◆ EXERCISE ◆
Beginning with the opening line, restate the following material exactly, up through the line that contains "Someone carried the GREEN PLATE".
=== EXERCISE DATA ===
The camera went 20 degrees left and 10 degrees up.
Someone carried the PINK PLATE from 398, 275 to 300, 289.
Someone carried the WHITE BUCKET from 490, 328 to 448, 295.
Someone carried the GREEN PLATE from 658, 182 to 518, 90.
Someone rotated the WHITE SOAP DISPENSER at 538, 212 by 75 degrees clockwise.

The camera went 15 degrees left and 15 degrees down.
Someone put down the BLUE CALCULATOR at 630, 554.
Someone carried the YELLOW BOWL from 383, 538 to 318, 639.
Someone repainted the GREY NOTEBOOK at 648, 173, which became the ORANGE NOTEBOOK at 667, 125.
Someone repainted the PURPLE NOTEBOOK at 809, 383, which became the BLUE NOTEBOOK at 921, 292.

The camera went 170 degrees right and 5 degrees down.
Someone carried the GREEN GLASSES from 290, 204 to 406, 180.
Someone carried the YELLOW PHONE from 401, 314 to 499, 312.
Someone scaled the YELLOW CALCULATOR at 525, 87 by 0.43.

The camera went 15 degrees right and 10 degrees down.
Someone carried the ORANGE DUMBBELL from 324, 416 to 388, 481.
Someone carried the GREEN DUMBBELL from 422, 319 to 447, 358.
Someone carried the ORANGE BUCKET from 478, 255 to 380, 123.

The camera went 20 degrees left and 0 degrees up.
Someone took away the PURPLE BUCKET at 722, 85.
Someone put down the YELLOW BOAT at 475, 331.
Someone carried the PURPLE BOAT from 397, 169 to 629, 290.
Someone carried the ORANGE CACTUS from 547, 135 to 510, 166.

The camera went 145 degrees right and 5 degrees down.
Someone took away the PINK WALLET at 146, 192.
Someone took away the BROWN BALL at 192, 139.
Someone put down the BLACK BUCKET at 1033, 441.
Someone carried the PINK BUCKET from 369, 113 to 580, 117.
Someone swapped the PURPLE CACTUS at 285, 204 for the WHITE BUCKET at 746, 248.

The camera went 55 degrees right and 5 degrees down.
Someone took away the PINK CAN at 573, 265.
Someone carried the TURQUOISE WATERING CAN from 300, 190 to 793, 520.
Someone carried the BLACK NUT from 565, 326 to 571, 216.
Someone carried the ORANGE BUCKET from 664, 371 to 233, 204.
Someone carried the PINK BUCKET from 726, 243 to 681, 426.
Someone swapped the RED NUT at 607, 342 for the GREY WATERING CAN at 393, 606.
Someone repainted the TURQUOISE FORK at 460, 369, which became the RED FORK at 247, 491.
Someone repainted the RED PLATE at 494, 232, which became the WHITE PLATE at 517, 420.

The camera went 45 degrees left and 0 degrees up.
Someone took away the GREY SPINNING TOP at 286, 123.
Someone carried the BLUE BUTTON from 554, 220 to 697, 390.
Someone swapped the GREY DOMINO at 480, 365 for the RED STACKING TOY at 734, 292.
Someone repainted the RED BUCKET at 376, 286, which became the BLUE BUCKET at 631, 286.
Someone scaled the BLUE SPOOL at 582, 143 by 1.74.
===
◆ EXPECTED ANSWER ◆
The camera went 20 degrees left and 10 degrees up.
Someone carried the PINK PLATE from 398, 275 to 300, 289.
Someone carried the WHITE BUCKET from 490, 328 to 448, 295.
Someone carried the GREEN PLATE from 658, 182 to 518, 90.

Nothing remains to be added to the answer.